→ WHAT IS NEEDED
Omit all pictures. Reproduce exactly the lines from the first line of the records below through the line with "R10: 1k (GND, W16) -> 33 (GND, W16)".

━━━━━ INFORMATION ━━━━━

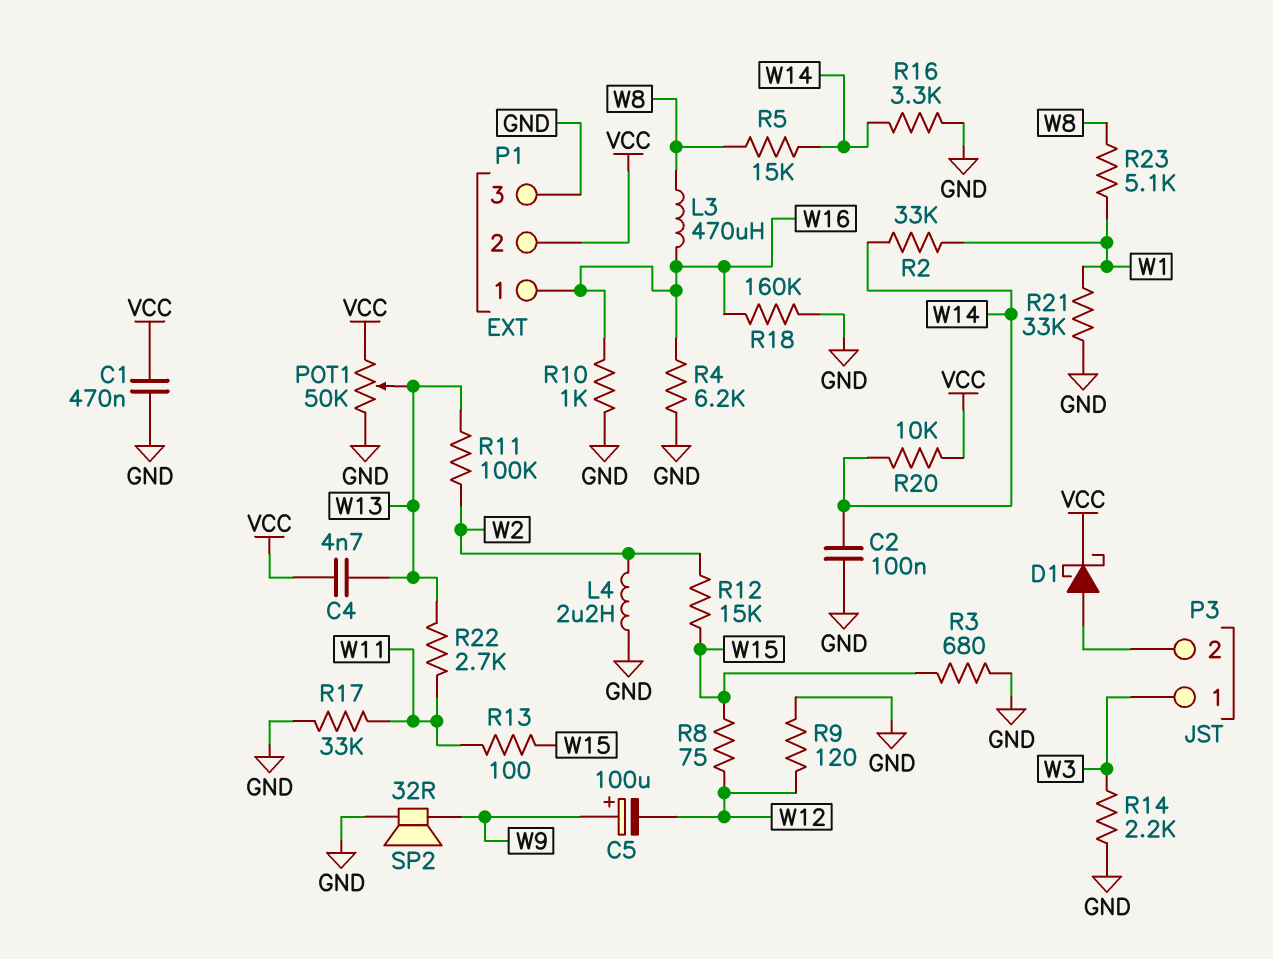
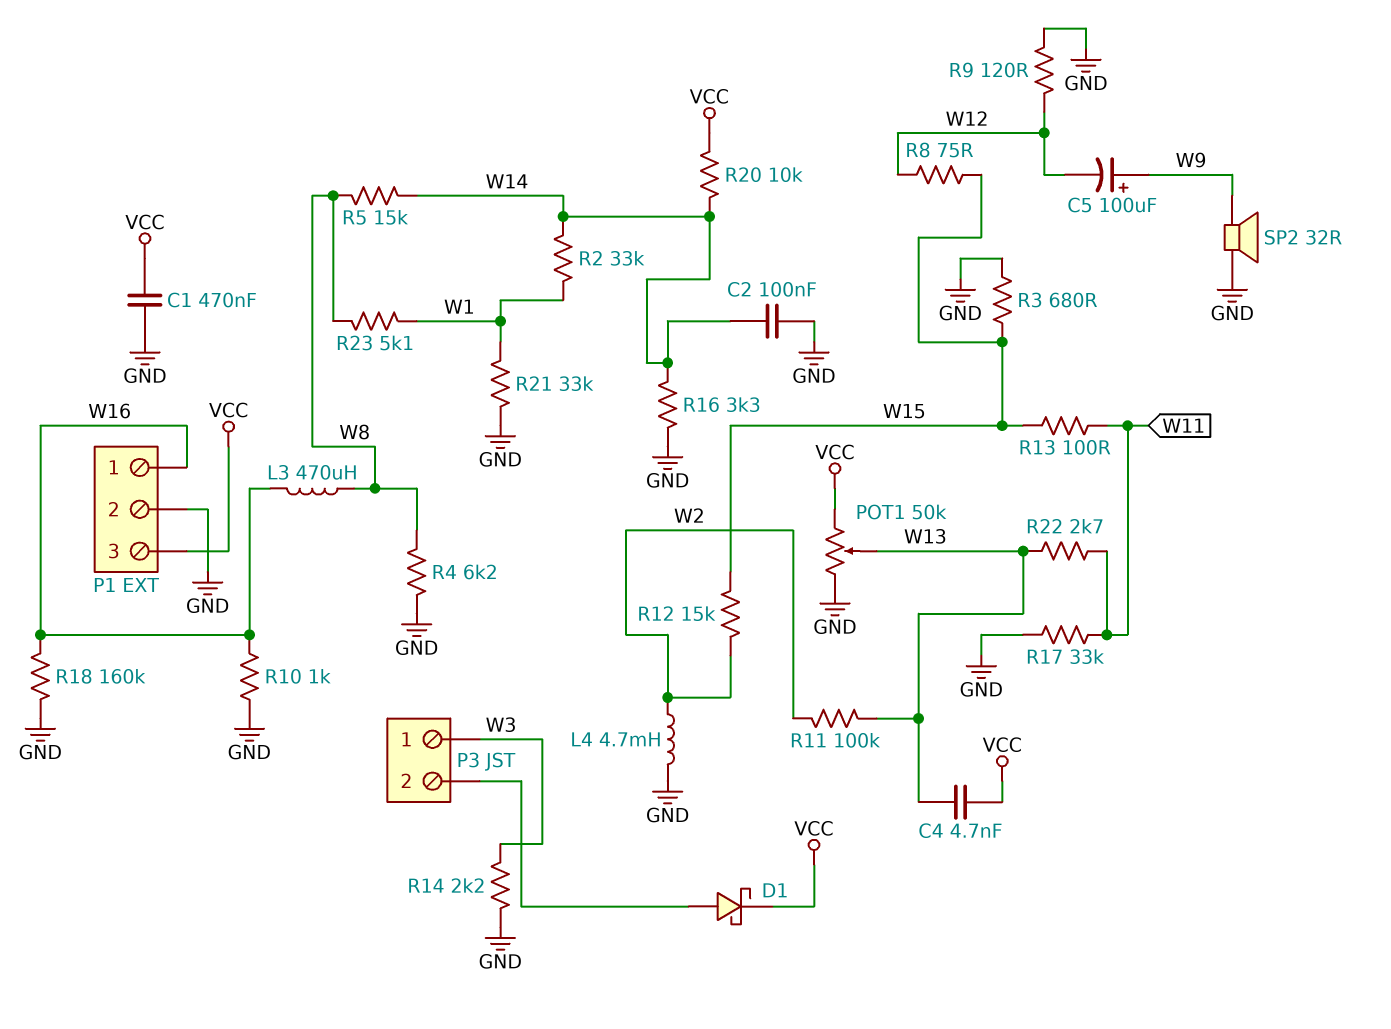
L4: 2.2uH (GND, W2) -> 4.7mH (GND, W2)
P1 pin 2: VCC -> GND
P1 pin 3: GND -> VCC
R4: 6.2k (GND, W16) -> 6.2k (GND, W8)

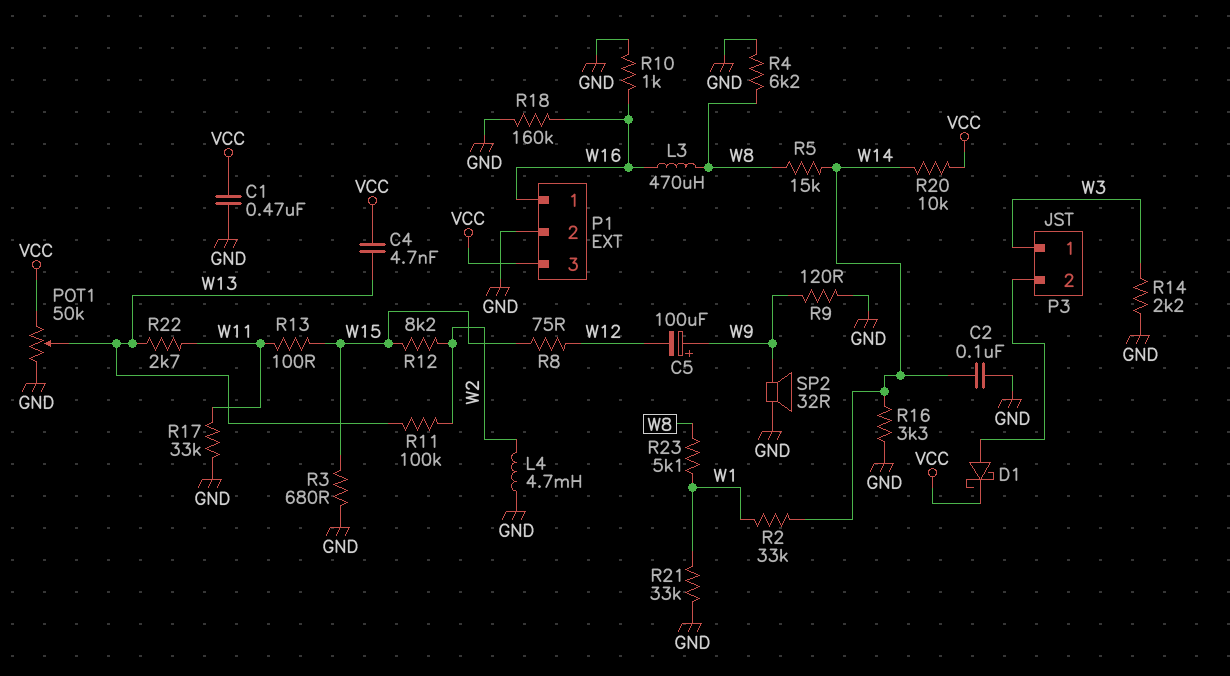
R9: 120 (GND, W12) -> 120 (GND, W9)
R12: 15k (W2, W15) -> 8.2k (W2, W15)

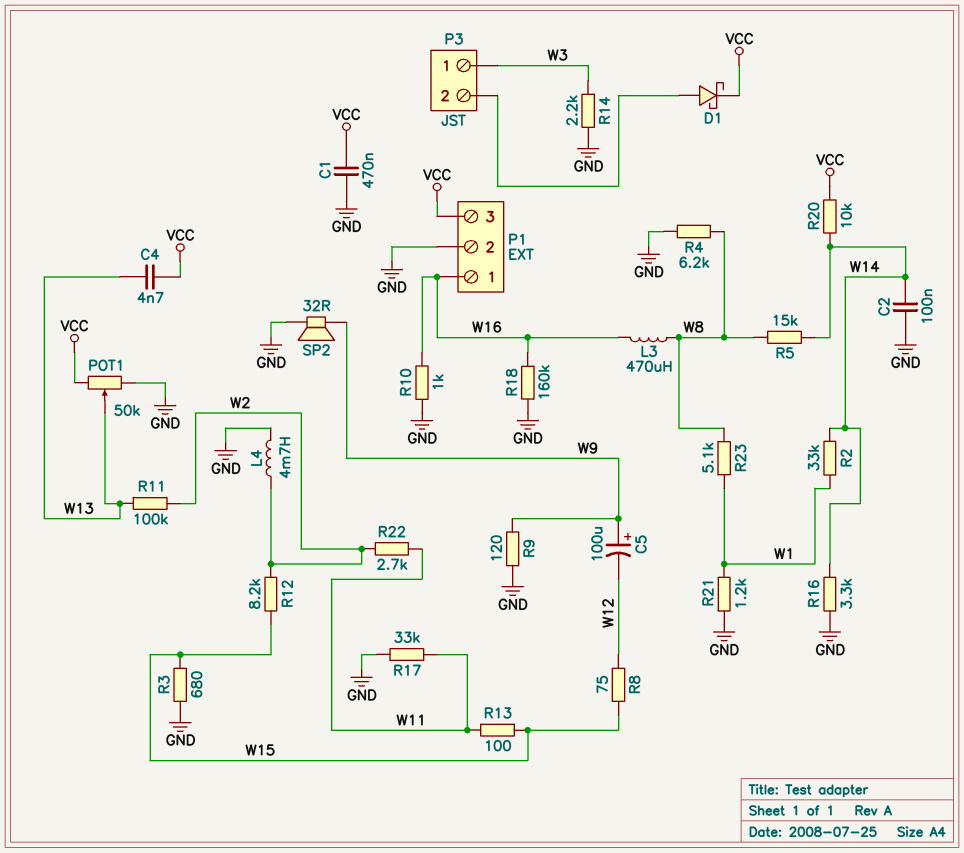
R21: 33k (GND, W1) -> 1.2k (GND, W1)
R22: 2.7k (W11, W13) -> 2.7k (W2, W11)

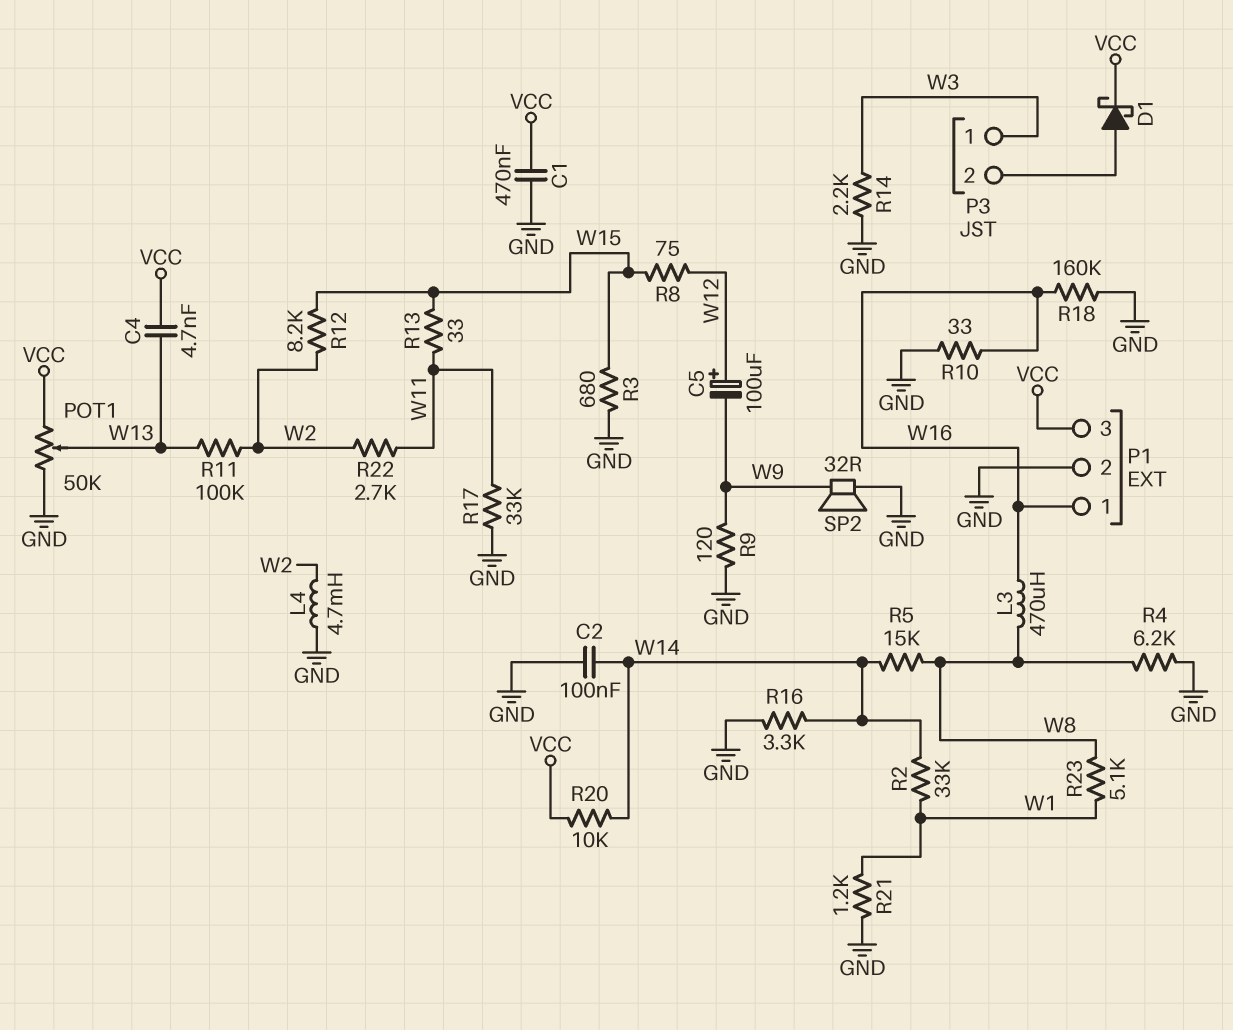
C5: 100uF (plus W9, minus W12) -> 100uF (plus W12, minus W9)
R10: 1k (GND, W16) -> 33 (GND, W16)
R13: 100 (W11, W15) -> 33 (W11, W15)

━━━━━

→ THE COMPLETED TASK
L4: 2.2uH (GND, W2) -> 4.7mH (GND, W2)
P1 pin 2: VCC -> GND
P1 pin 3: GND -> VCC
R4: 6.2k (GND, W16) -> 6.2k (GND, W8)

R9: 120 (GND, W12) -> 120 (GND, W9)
R12: 15k (W2, W15) -> 8.2k (W2, W15)

R21: 33k (GND, W1) -> 1.2k (GND, W1)
R22: 2.7k (W11, W13) -> 2.7k (W2, W11)

C5: 100uF (plus W9, minus W12) -> 100uF (plus W12, minus W9)
R10: 1k (GND, W16) -> 33 (GND, W16)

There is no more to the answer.